> **What this task involves**
Everything from the line containing "orange tape: 1 -> 2" through the line containing "white tape: 3 -> 2" should be repeated exactly, and nothing else from the data.

> **Data supplied**
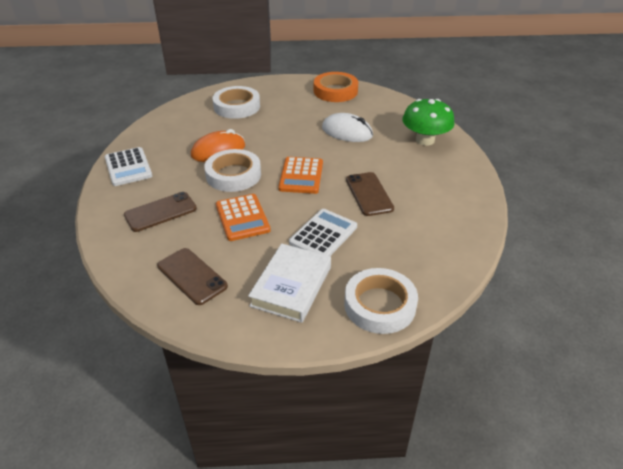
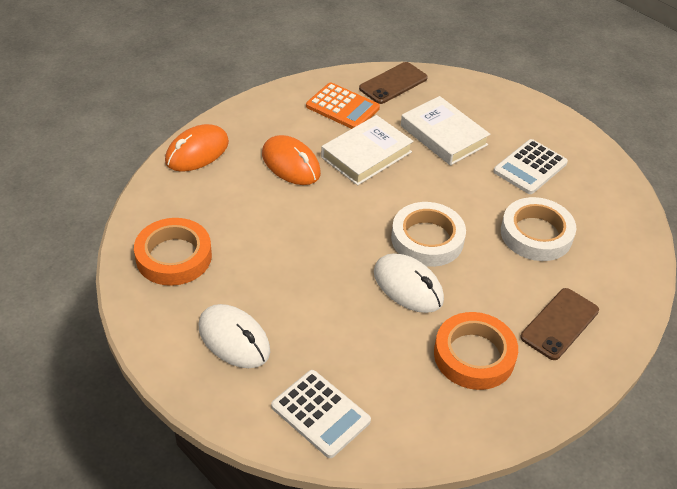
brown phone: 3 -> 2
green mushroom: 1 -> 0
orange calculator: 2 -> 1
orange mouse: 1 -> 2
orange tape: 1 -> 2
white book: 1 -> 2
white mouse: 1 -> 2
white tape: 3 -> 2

--

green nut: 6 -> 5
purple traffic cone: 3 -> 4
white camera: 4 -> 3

...

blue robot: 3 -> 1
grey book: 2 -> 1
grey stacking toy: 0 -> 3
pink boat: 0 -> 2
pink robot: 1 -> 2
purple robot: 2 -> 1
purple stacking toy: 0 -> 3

> **Task answer**
orange tape: 1 -> 2
white book: 1 -> 2
white mouse: 1 -> 2
white tape: 3 -> 2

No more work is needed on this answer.